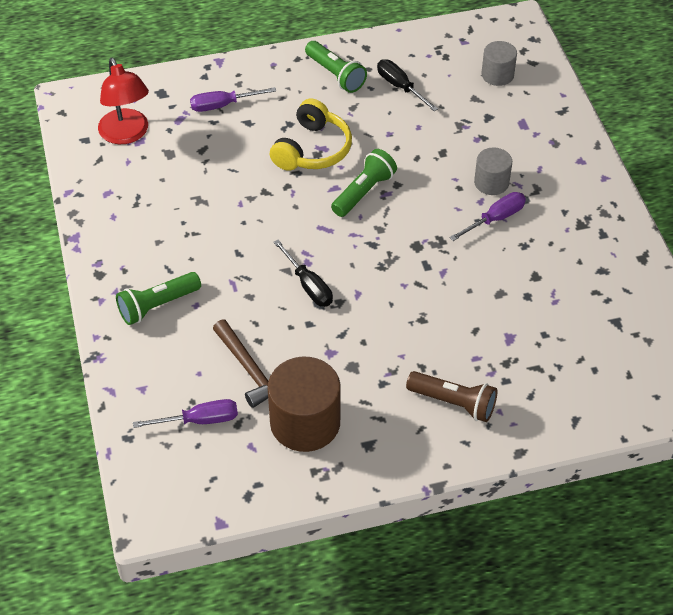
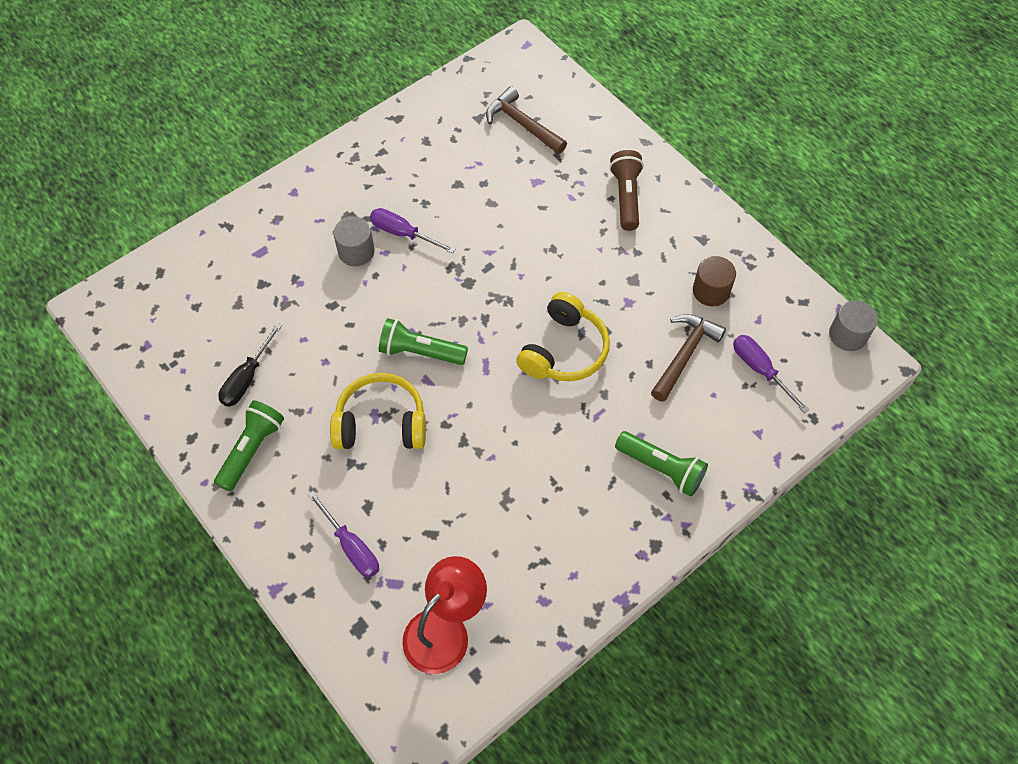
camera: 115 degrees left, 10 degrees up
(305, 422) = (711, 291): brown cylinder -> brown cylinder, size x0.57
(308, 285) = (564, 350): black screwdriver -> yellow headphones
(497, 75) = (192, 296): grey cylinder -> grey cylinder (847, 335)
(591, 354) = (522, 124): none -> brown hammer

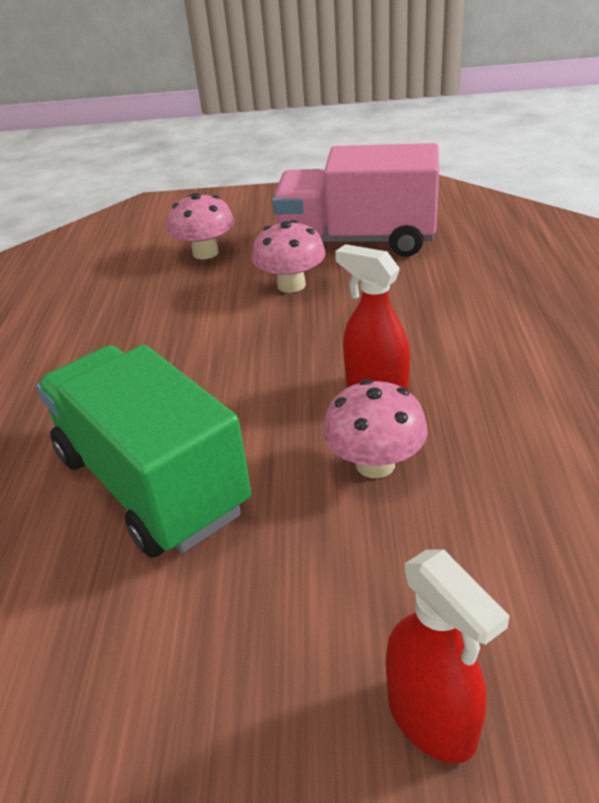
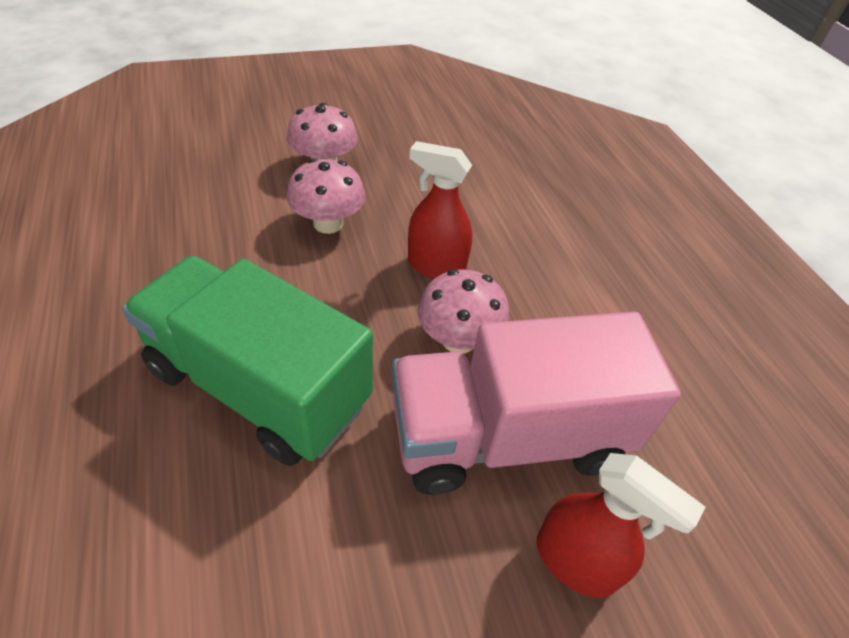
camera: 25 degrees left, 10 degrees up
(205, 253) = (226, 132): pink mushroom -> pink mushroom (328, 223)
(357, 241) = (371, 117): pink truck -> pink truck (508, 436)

_ _ _ _ _ _ _

### Action item
Give the listing above again in its entirety, exactly as written and free of images.

### Exercise solution
camera: 115 degrees left, 10 degrees up
(305, 422) = (711, 291): brown cylinder -> brown cylinder, size x0.57
(308, 285) = (564, 350): black screwdriver -> yellow headphones
(497, 75) = (192, 296): grey cylinder -> grey cylinder (847, 335)
(591, 354) = (522, 124): none -> brown hammer

camera: 25 degrees left, 10 degrees up
(205, 253) = (226, 132): pink mushroom -> pink mushroom (328, 223)
(357, 241) = (371, 117): pink truck -> pink truck (508, 436)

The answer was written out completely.